Stored data: Begin

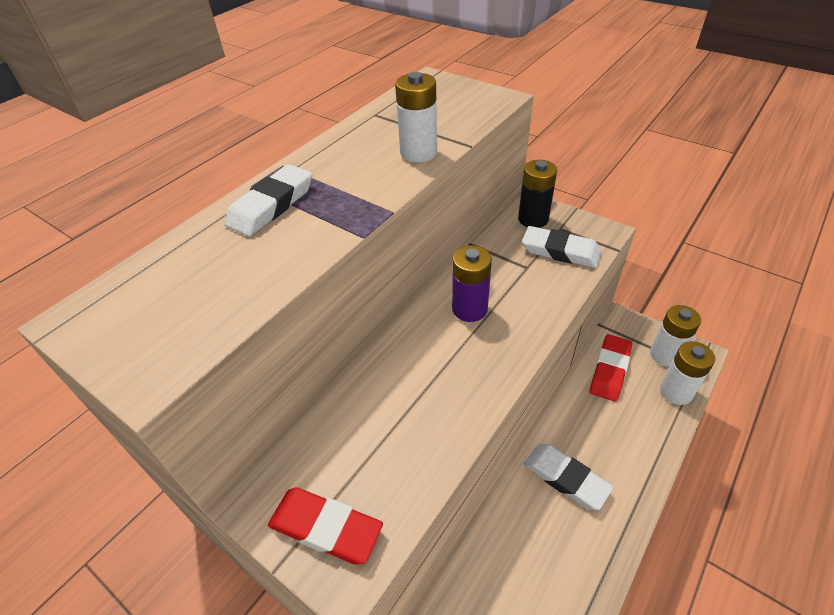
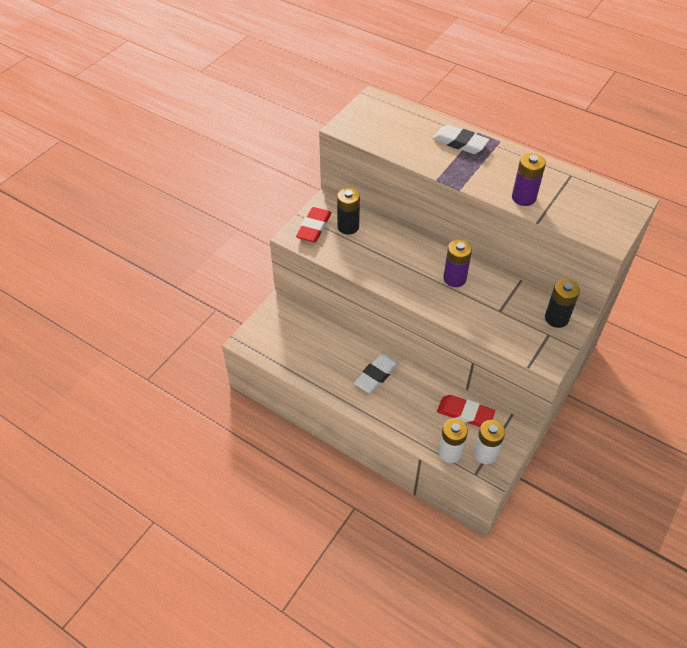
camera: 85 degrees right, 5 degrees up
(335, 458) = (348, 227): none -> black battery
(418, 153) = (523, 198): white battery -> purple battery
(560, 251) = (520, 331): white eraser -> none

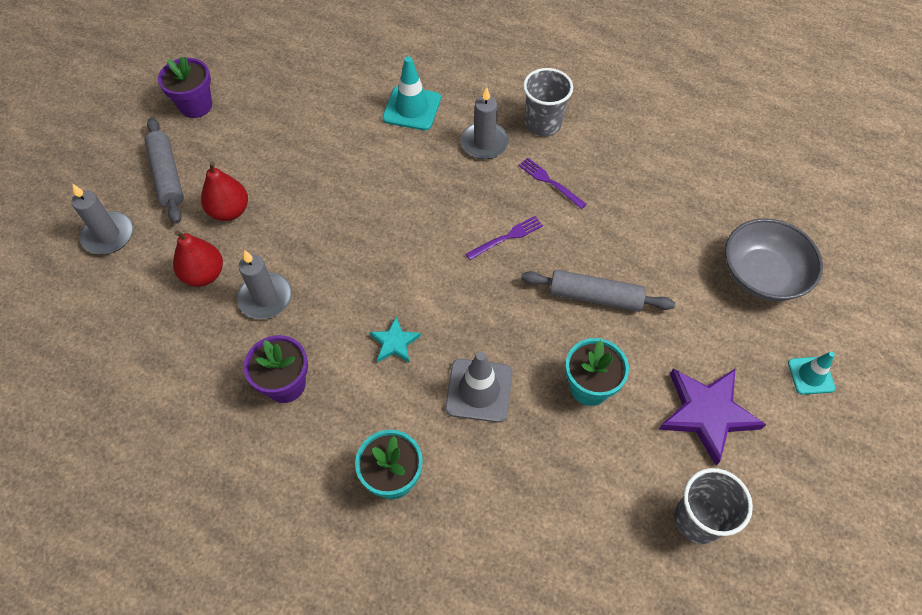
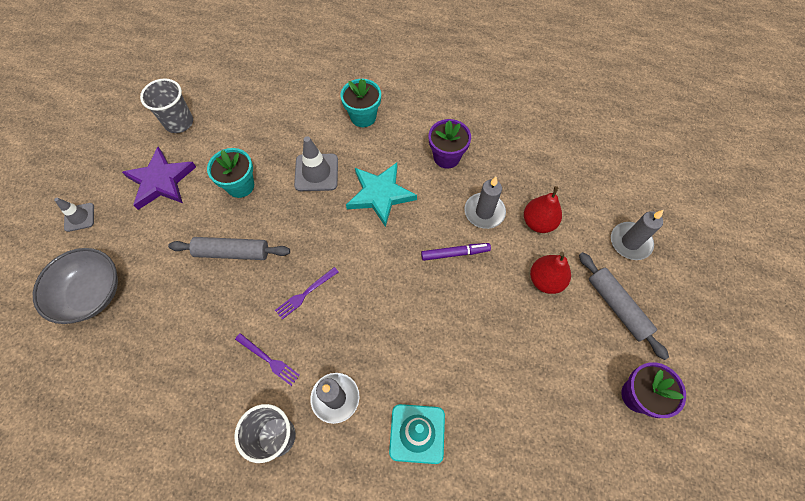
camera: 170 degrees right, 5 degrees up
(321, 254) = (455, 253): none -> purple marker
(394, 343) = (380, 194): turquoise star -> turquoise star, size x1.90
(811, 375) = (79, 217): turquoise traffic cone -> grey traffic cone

Stored data: End

_Task_
Work out how many lines of the data above contain the string "right" and give the number alone.

_Solution for this exercise_
2